■ **EXCERPTED DATA**:
--

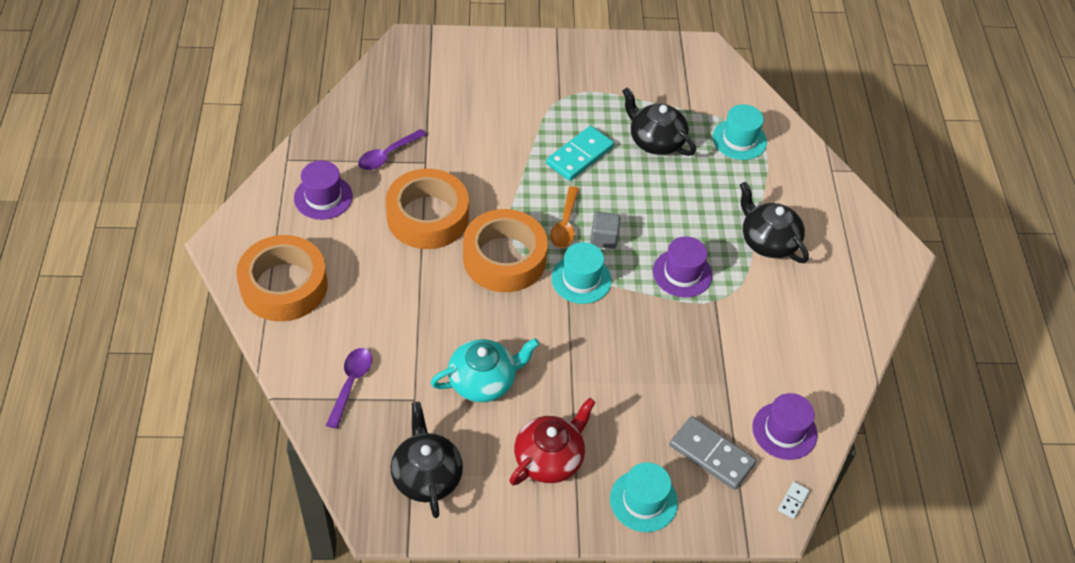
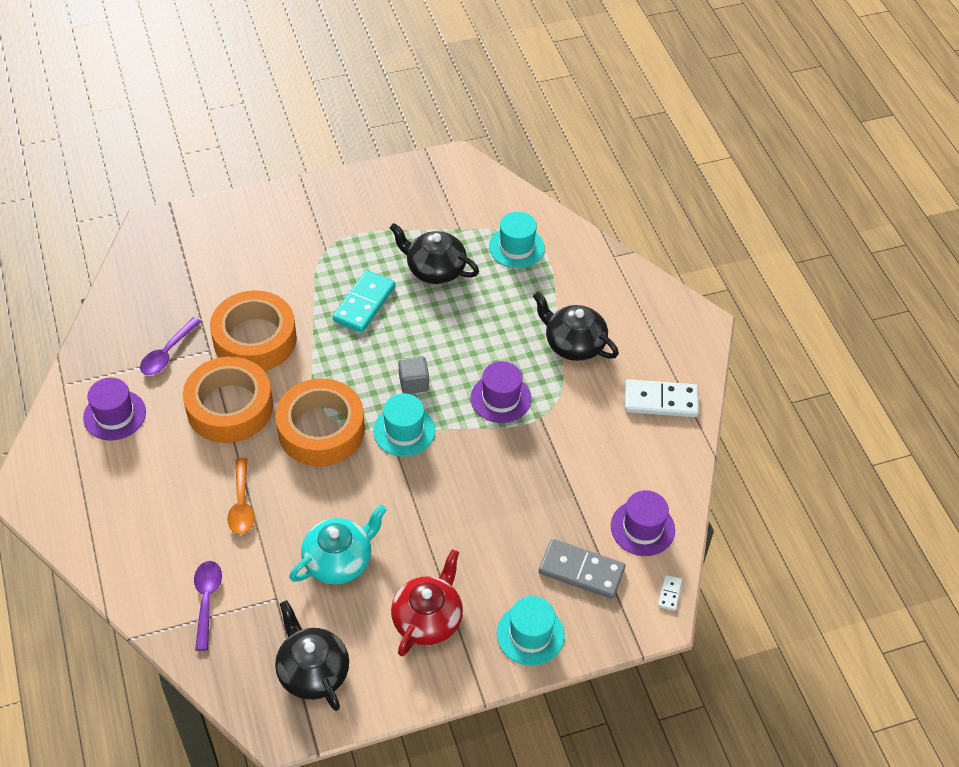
camera: 15 degrees left, 0 degrees up
orange tape [236,235,328,321] -> orange tape moved to [210,290,297,371]
orange spoon [550,186,579,248] -> orange spoon moved to [227,458,255,534]
none -> white domino [625,379,699,417]

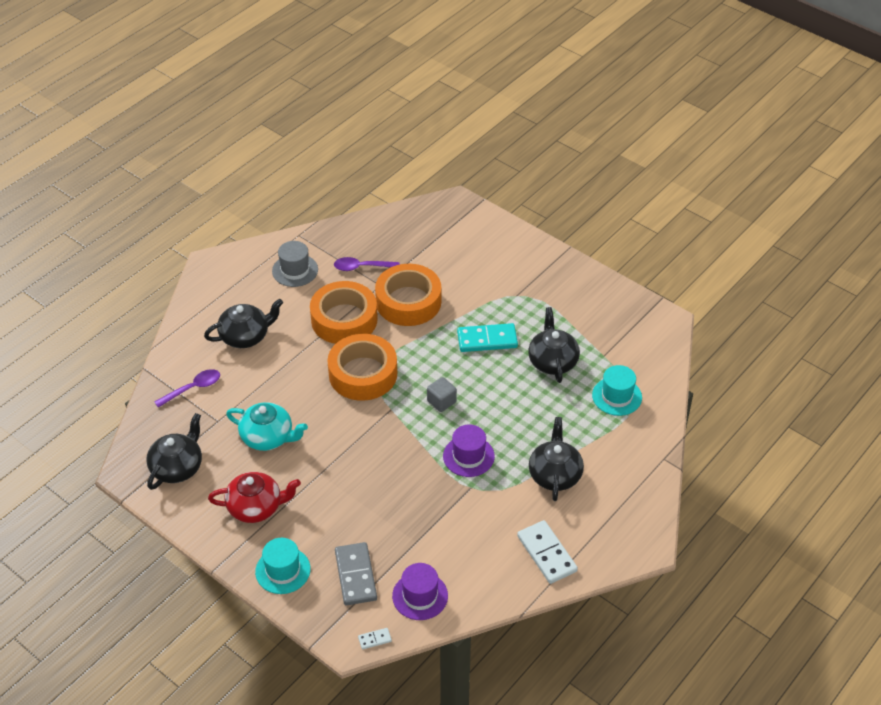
camera: 60 degrees right, 5 degrees down
purple hat [83,378,146,440] -> grey hat [272,241,318,287]
orange spoon [227,458,255,534] -> none
turquoise hat [373,394,435,457] -> none
none -> black teapot [204,299,283,348]

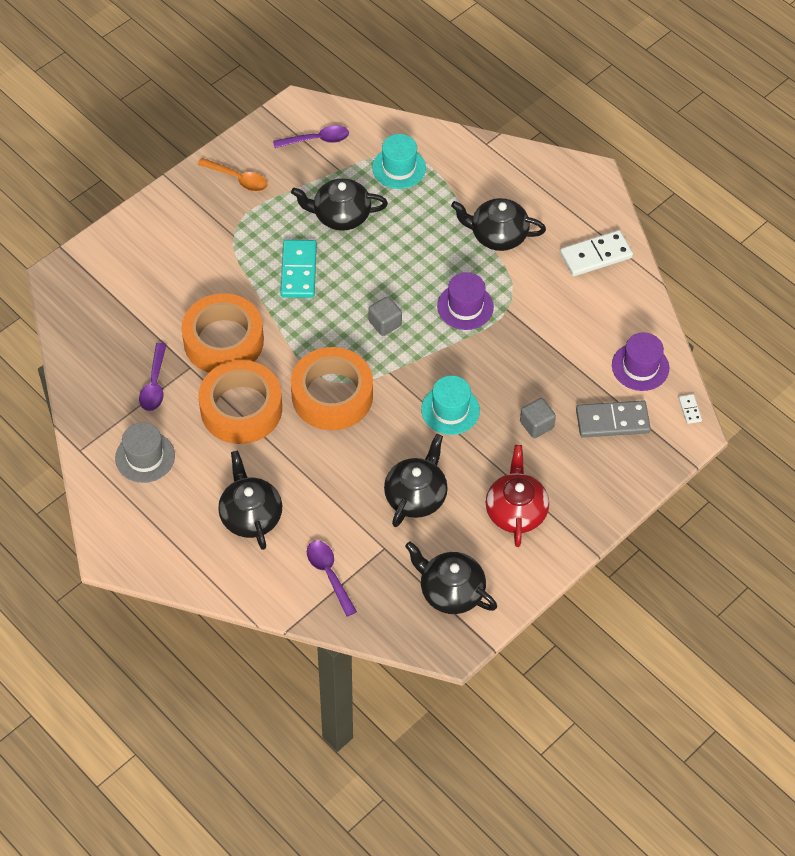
camera: 85 degrees left, 10 degrees up
turquoise teapot [226,402,308,451] -> black teapot [384,434,448,527]
turquoise hat [255,538,311,594] -> turquoise hat moved to [421,376,480,435]
none -> orange spoon [198,158,268,192]
none -> purple spoon [273,125,349,148]
none -> grey cube [520,398,556,438]

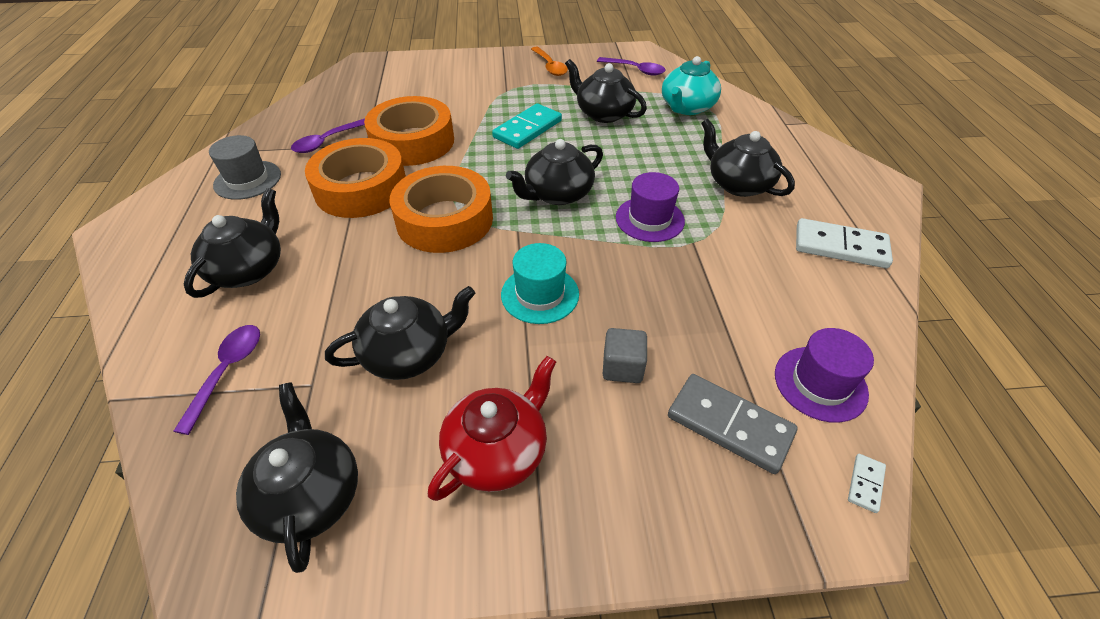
camera: 40 degrees right, 10 degrees down
grey cube [368,296,402,336] -> black teapot [506,139,603,205]
turquoise hat [372,134,426,189] -> turquoise teapot [662,56,721,115]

--

Restate all of the material above word for word, excluding the pictures.

camera: 15 degrees left, 0 degrees up
orange tape [236,235,328,321] -> orange tape moved to [210,290,297,371]
orange spoon [550,186,579,248] -> orange spoon moved to [227,458,255,534]
none -> white domino [625,379,699,417]

camera: 60 degrees right, 5 degrees down
purple hat [83,378,146,440] -> grey hat [272,241,318,287]
orange spoon [227,458,255,534] -> none
turquoise hat [373,394,435,457] -> none
none -> black teapot [204,299,283,348]

camera: 85 degrees left, 10 degrees up
turquoise teapot [226,402,308,451] -> black teapot [384,434,448,527]
turquoise hat [255,538,311,594] -> turquoise hat moved to [421,376,480,435]
none -> orange spoon [198,158,268,192]
none -> purple spoon [273,125,349,148]
none -> grey cube [520,398,556,438]

camera: 40 degrees right, 10 degrees down
grey cube [368,296,402,336] -> black teapot [506,139,603,205]
turquoise hat [372,134,426,189] -> turquoise teapot [662,56,721,115]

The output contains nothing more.